- What you should do -
Go through the entries below and report how many lines contain the string "green". Nothing but the number is wanted.

*** Opening of Study material ***

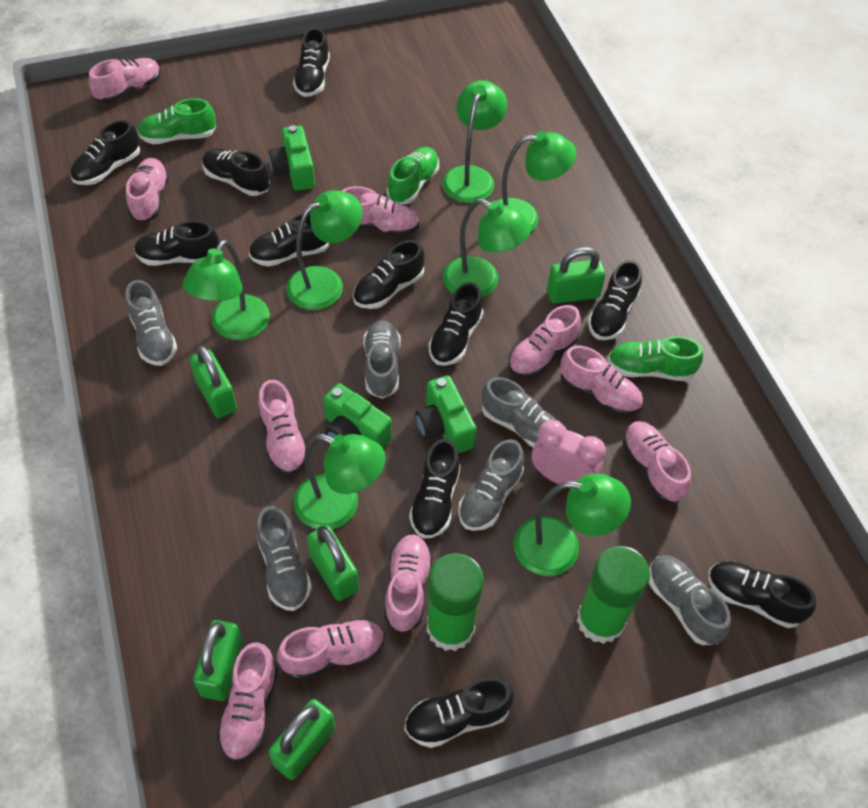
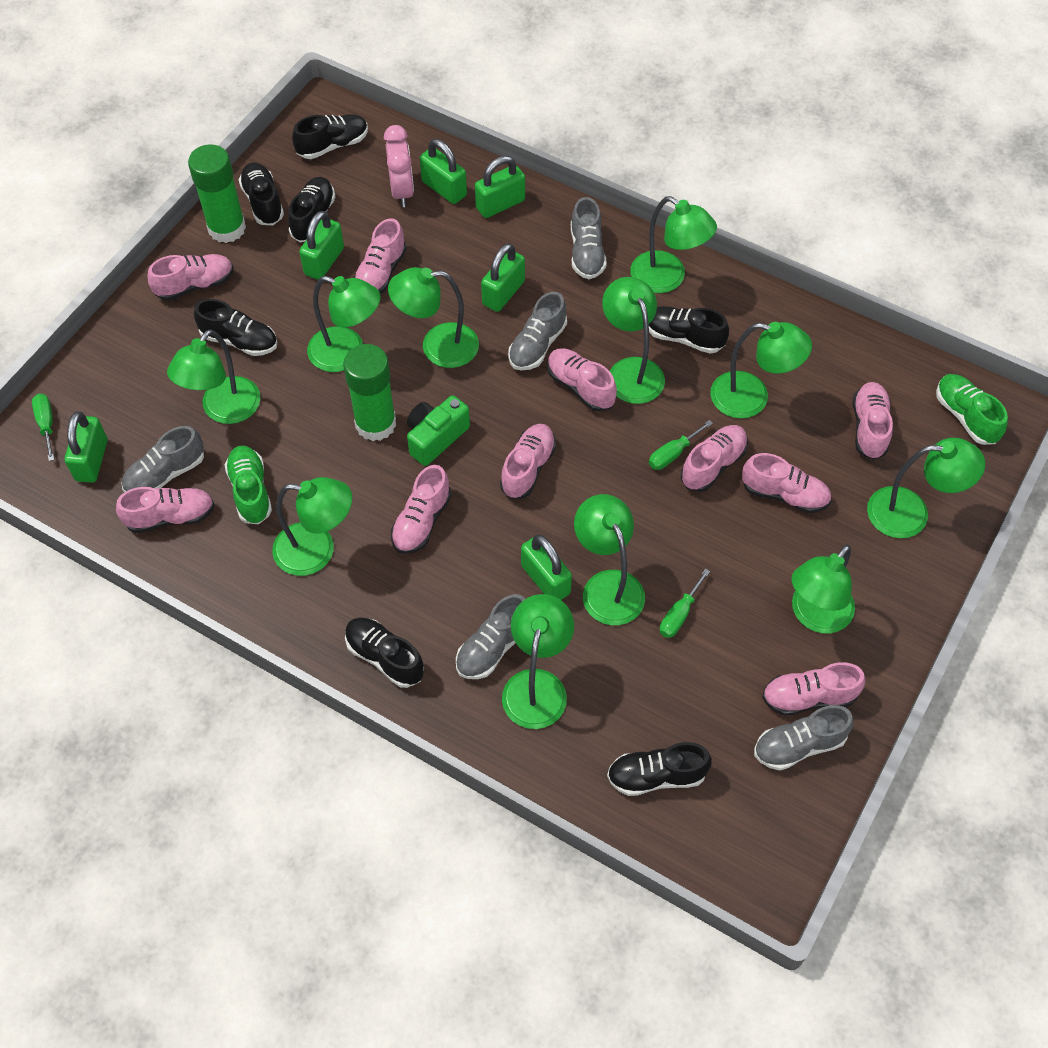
black shoe: 11 -> 7
green camera: 3 -> 1
green lamp: 7 -> 11
green padlock: 5 -> 6
green screwdriver: 0 -> 3
green shoe: 3 -> 2
grey shoe: 6 -> 5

*** Close of Study material ***

- Answer to this task -
5